** Opening Material for the task block **
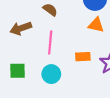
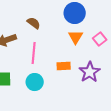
orange triangle: (96, 25) -> (76, 37), turned 49

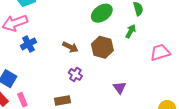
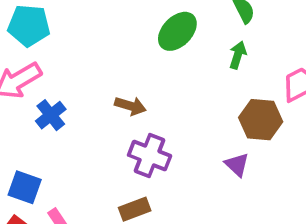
brown hexagon: (102, 47) -> (261, 120), moved
purple cross: (75, 74) -> (150, 156), size x1.5

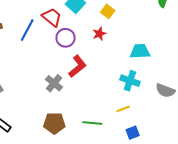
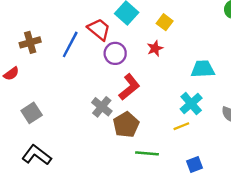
cyan cross: (130, 81) -> (191, 104), turned 30
yellow line: (123, 109) -> (181, 126), moved
brown pentagon: (54, 123) -> (126, 125), moved, turned -30

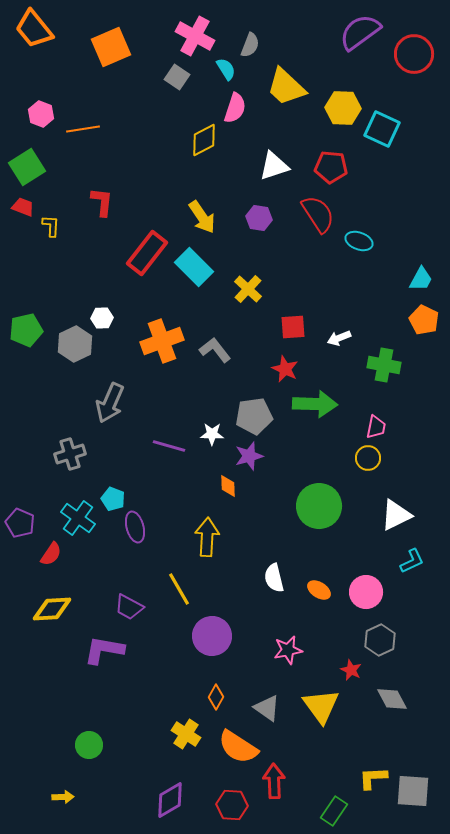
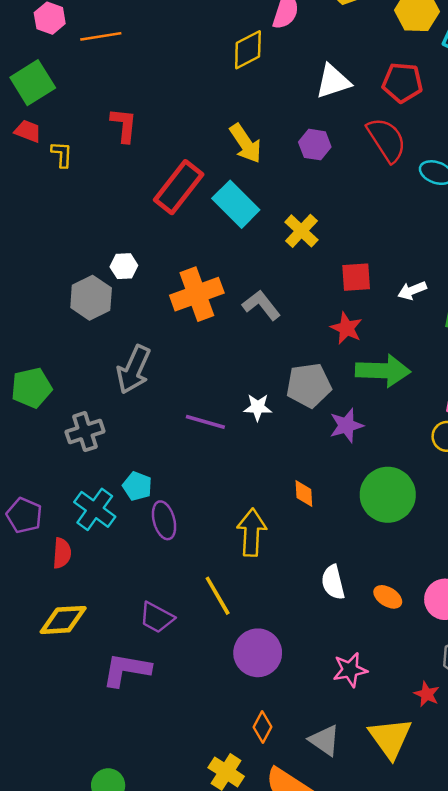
green pentagon: (26, 330) -> (31, 388), moved
purple star: (249, 456) -> (346, 425), moved
orange diamond: (228, 486) -> (304, 494), moved
red semicircle: (51, 554) -> (62, 553), turned -30

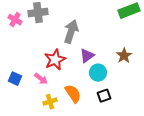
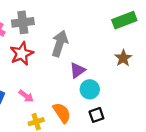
brown star: (124, 56) -> (123, 58), moved
red star: (55, 60) -> (22, 54), moved

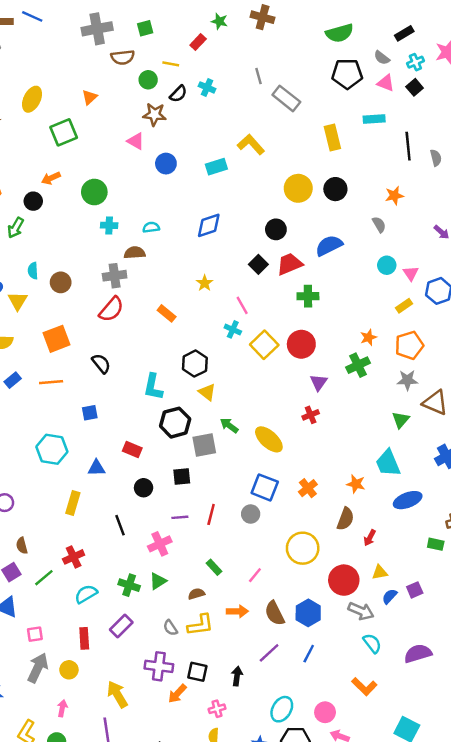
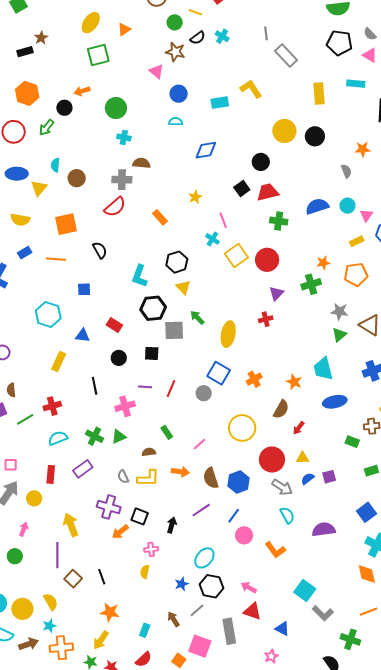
yellow ellipse: (32, 99) -> (91, 23), moved
cyan semicircle: (151, 227) -> (176, 122), moved
blue semicircle: (329, 246) -> (317, 206), moved
gray star: (407, 380) -> (339, 312), moved
yellow ellipse: (269, 439) -> (228, 334), turned 50
pink circle: (325, 712) -> (244, 535), moved

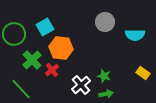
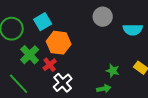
green star: (104, 76) -> (113, 71), moved
white cross: (81, 85) -> (63, 83), moved

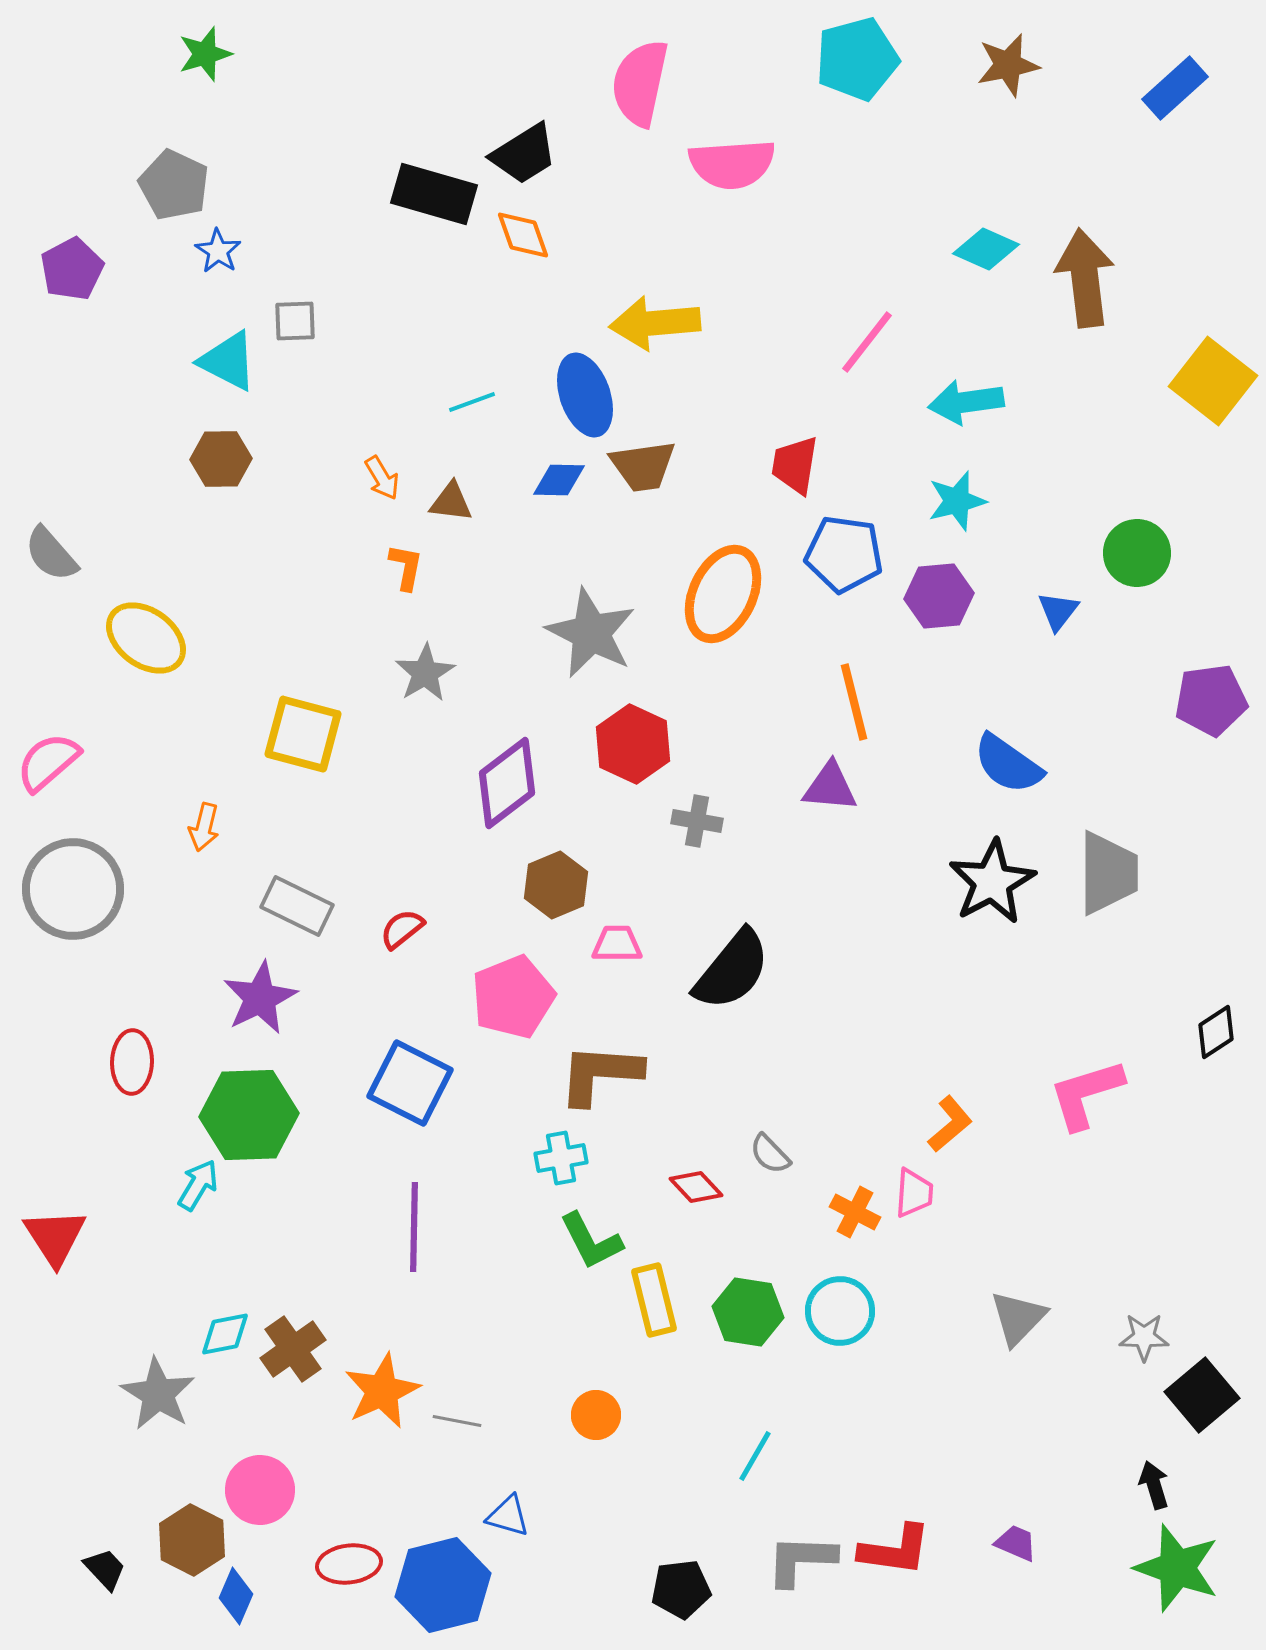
** Closing Material for the task block **
▸ Exercise prompt
Find the lines of the material that hold the word "ellipse" and report their count alone.

▸ Answer box
2